Exercise description:
Copy out every line of the data below without changing anything.

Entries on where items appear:
..............................
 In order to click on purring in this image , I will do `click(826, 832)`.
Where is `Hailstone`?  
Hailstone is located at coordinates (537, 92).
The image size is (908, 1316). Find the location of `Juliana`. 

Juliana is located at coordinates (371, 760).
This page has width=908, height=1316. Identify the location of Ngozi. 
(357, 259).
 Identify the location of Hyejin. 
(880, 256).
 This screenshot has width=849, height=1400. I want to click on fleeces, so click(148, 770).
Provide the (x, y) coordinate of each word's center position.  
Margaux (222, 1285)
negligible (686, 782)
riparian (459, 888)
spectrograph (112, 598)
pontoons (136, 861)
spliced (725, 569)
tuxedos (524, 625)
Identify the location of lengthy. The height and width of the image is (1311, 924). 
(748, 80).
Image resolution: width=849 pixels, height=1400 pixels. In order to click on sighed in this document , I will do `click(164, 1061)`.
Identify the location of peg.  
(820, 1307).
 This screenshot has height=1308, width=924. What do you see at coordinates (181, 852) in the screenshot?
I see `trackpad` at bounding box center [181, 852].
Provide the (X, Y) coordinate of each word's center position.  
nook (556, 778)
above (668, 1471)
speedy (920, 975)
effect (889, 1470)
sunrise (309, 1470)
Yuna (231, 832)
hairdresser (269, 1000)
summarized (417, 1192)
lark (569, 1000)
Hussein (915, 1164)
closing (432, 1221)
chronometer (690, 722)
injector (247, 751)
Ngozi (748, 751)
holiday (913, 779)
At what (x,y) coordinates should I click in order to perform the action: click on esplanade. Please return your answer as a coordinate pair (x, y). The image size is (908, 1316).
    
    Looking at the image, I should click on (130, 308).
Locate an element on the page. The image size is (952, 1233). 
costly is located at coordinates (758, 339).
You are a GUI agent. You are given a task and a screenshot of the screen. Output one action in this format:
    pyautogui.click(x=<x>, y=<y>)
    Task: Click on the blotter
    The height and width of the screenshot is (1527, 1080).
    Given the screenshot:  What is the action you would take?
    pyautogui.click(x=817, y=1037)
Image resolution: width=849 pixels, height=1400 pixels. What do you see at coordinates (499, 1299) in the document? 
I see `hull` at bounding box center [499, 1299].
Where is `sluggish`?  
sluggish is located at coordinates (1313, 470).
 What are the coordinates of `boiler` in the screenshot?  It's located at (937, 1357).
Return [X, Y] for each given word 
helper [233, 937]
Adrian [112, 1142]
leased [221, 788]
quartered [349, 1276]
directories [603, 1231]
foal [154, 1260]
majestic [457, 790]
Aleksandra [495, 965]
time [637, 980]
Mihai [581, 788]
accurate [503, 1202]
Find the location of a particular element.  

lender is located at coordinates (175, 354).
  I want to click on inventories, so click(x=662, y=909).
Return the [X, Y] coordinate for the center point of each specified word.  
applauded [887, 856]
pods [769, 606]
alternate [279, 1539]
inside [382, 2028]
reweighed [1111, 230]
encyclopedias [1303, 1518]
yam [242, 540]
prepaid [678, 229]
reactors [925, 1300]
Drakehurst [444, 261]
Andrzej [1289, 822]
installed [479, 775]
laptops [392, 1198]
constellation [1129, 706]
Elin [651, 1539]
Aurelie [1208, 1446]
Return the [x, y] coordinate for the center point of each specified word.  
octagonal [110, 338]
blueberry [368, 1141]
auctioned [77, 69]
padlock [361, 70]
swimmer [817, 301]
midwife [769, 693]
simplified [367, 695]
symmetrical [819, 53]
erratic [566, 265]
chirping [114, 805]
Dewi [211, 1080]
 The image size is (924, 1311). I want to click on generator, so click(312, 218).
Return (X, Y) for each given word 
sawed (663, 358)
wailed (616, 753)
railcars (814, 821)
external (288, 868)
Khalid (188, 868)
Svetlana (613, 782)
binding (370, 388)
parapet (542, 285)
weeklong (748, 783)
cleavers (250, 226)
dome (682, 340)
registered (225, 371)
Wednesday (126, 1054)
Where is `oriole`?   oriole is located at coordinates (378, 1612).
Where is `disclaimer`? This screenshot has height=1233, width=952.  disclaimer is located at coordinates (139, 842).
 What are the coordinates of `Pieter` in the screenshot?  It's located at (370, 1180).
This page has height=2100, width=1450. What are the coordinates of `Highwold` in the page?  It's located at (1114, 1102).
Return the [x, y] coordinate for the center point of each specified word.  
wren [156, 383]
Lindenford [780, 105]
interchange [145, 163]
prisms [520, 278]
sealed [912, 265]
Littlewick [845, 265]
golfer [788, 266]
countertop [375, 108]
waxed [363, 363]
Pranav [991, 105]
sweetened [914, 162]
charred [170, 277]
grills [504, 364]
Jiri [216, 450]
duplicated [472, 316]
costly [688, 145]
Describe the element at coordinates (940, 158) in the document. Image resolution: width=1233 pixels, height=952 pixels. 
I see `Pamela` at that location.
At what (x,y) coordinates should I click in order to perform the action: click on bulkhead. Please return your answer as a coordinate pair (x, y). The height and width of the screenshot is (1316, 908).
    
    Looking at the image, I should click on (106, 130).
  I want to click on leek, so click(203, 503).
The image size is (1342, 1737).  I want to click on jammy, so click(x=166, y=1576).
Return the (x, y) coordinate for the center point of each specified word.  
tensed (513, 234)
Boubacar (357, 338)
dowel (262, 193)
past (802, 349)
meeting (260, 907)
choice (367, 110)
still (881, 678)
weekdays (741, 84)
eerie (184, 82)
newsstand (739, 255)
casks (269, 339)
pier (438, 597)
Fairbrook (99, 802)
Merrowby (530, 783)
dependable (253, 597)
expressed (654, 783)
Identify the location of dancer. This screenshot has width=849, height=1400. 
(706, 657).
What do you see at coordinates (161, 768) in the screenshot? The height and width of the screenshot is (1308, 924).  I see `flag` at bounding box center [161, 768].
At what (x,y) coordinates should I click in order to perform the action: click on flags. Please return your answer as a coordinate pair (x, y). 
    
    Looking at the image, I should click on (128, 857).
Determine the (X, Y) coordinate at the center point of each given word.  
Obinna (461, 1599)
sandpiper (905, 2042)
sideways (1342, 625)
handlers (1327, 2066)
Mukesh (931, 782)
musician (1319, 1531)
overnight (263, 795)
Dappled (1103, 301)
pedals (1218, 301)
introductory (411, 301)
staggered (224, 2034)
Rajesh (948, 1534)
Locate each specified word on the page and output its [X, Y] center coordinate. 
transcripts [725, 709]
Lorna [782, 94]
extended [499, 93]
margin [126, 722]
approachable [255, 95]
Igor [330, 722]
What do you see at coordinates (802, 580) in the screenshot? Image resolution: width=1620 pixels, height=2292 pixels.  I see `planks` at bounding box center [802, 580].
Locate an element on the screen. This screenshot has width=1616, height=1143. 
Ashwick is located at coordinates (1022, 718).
..............................
Worked answer:
 In order to click on purring in this image , I will do `click(826, 832)`.
Where is `Hailstone`?  
Hailstone is located at coordinates (537, 92).
The image size is (908, 1316). Find the location of `Juliana`. 

Juliana is located at coordinates (371, 760).
This page has width=908, height=1316. Identify the location of Ngozi. 
(357, 259).
 Identify the location of Hyejin. 
(880, 256).
 This screenshot has width=849, height=1400. I want to click on fleeces, so click(148, 770).
Provide the (x, y) coordinate of each word's center position.  
Margaux (222, 1285)
negligible (686, 782)
riparian (459, 888)
spectrograph (112, 598)
pontoons (136, 861)
spliced (725, 569)
tuxedos (524, 625)
Identify the location of lengthy. The height and width of the image is (1311, 924). 
(748, 80).
Image resolution: width=849 pixels, height=1400 pixels. In order to click on sighed in this document , I will do `click(164, 1061)`.
Identify the location of peg.  
(820, 1307).
 This screenshot has height=1308, width=924. What do you see at coordinates (181, 852) in the screenshot?
I see `trackpad` at bounding box center [181, 852].
Provide the (X, Y) coordinate of each word's center position.  
nook (556, 778)
above (668, 1471)
speedy (920, 975)
effect (889, 1470)
sunrise (309, 1470)
Yuna (231, 832)
hairdresser (269, 1000)
summarized (417, 1192)
lark (569, 1000)
Hussein (915, 1164)
closing (432, 1221)
chronometer (690, 722)
injector (247, 751)
Ngozi (748, 751)
holiday (913, 779)
At what (x,y) coordinates should I click in order to perform the action: click on esplanade. Please return your answer as a coordinate pair (x, y). The image size is (908, 1316).
    
    Looking at the image, I should click on (130, 308).
Locate an element on the page. The image size is (952, 1233). 
costly is located at coordinates (758, 339).
You are a GUI agent. You are given a task and a screenshot of the screen. Output one action in this format:
    pyautogui.click(x=<x>, y=<y>)
    Task: Click on the blotter
    The height and width of the screenshot is (1527, 1080).
    Given the screenshot:  What is the action you would take?
    pyautogui.click(x=817, y=1037)
Image resolution: width=849 pixels, height=1400 pixels. What do you see at coordinates (499, 1299) in the document? 
I see `hull` at bounding box center [499, 1299].
Where is `sluggish`?  
sluggish is located at coordinates (1313, 470).
 What are the coordinates of `boiler` in the screenshot?  It's located at (937, 1357).
Return [X, Y] for each given word 
helper [233, 937]
Adrian [112, 1142]
leased [221, 788]
quartered [349, 1276]
directories [603, 1231]
foal [154, 1260]
majestic [457, 790]
Aleksandra [495, 965]
time [637, 980]
Mihai [581, 788]
accurate [503, 1202]
Find the location of a particular element.  

lender is located at coordinates (175, 354).
  I want to click on inventories, so click(x=662, y=909).
Return the [X, Y] coordinate for the center point of each specified word.  
applauded [887, 856]
pods [769, 606]
alternate [279, 1539]
inside [382, 2028]
reweighed [1111, 230]
encyclopedias [1303, 1518]
yam [242, 540]
prepaid [678, 229]
reactors [925, 1300]
Drakehurst [444, 261]
Andrzej [1289, 822]
installed [479, 775]
laptops [392, 1198]
constellation [1129, 706]
Elin [651, 1539]
Aurelie [1208, 1446]
Return the [x, y] coordinate for the center point of each specified word.  
octagonal [110, 338]
blueberry [368, 1141]
auctioned [77, 69]
padlock [361, 70]
swimmer [817, 301]
midwife [769, 693]
simplified [367, 695]
symmetrical [819, 53]
erratic [566, 265]
chirping [114, 805]
Dewi [211, 1080]
 The image size is (924, 1311). I want to click on generator, so click(312, 218).
Return (X, Y) for each given word 
sawed (663, 358)
wailed (616, 753)
railcars (814, 821)
external (288, 868)
Khalid (188, 868)
Svetlana (613, 782)
binding (370, 388)
parapet (542, 285)
weeklong (748, 783)
cleavers (250, 226)
dome (682, 340)
registered (225, 371)
Wednesday (126, 1054)
Where is `oriole`?   oriole is located at coordinates (378, 1612).
Where is `disclaimer`? This screenshot has height=1233, width=952.  disclaimer is located at coordinates (139, 842).
 What are the coordinates of `Pieter` in the screenshot?  It's located at (370, 1180).
This page has height=2100, width=1450. What are the coordinates of `Highwold` in the page?  It's located at (1114, 1102).
Return the [x, y] coordinate for the center point of each specified word.  
wren [156, 383]
Lindenford [780, 105]
interchange [145, 163]
prisms [520, 278]
sealed [912, 265]
Littlewick [845, 265]
golfer [788, 266]
countertop [375, 108]
waxed [363, 363]
Pranav [991, 105]
sweetened [914, 162]
charred [170, 277]
grills [504, 364]
Jiri [216, 450]
duplicated [472, 316]
costly [688, 145]
Describe the element at coordinates (940, 158) in the document. Image resolution: width=1233 pixels, height=952 pixels. 
I see `Pamela` at that location.
At what (x,y) coordinates should I click in order to perform the action: click on bulkhead. Please return your answer as a coordinate pair (x, y). The height and width of the screenshot is (1316, 908).
    
    Looking at the image, I should click on (106, 130).
  I want to click on leek, so click(203, 503).
The image size is (1342, 1737).  I want to click on jammy, so click(x=166, y=1576).
Return the (x, y) coordinate for the center point of each specified word.  
tensed (513, 234)
Boubacar (357, 338)
dowel (262, 193)
past (802, 349)
meeting (260, 907)
choice (367, 110)
still (881, 678)
weekdays (741, 84)
eerie (184, 82)
newsstand (739, 255)
casks (269, 339)
pier (438, 597)
Fairbrook (99, 802)
Merrowby (530, 783)
dependable (253, 597)
expressed (654, 783)
Identify the location of dancer. This screenshot has width=849, height=1400. 
(706, 657).
What do you see at coordinates (161, 768) in the screenshot? The height and width of the screenshot is (1308, 924).  I see `flag` at bounding box center [161, 768].
At what (x,y) coordinates should I click in order to perform the action: click on flags. Please return your answer as a coordinate pair (x, y). 
    
    Looking at the image, I should click on (128, 857).
Determine the (X, Y) coordinate at the center point of each given word.  
Obinna (461, 1599)
sandpiper (905, 2042)
sideways (1342, 625)
handlers (1327, 2066)
Mukesh (931, 782)
musician (1319, 1531)
overnight (263, 795)
Dappled (1103, 301)
pedals (1218, 301)
introductory (411, 301)
staggered (224, 2034)
Rajesh (948, 1534)
Locate each specified word on the page and output its [X, Y] center coordinate. 
transcripts [725, 709]
Lorna [782, 94]
extended [499, 93]
margin [126, 722]
approachable [255, 95]
Igor [330, 722]
What do you see at coordinates (802, 580) in the screenshot? Image resolution: width=1620 pixels, height=2292 pixels.  I see `planks` at bounding box center [802, 580].
Locate an element on the screen. This screenshot has width=1616, height=1143. 
Ashwick is located at coordinates (1022, 718).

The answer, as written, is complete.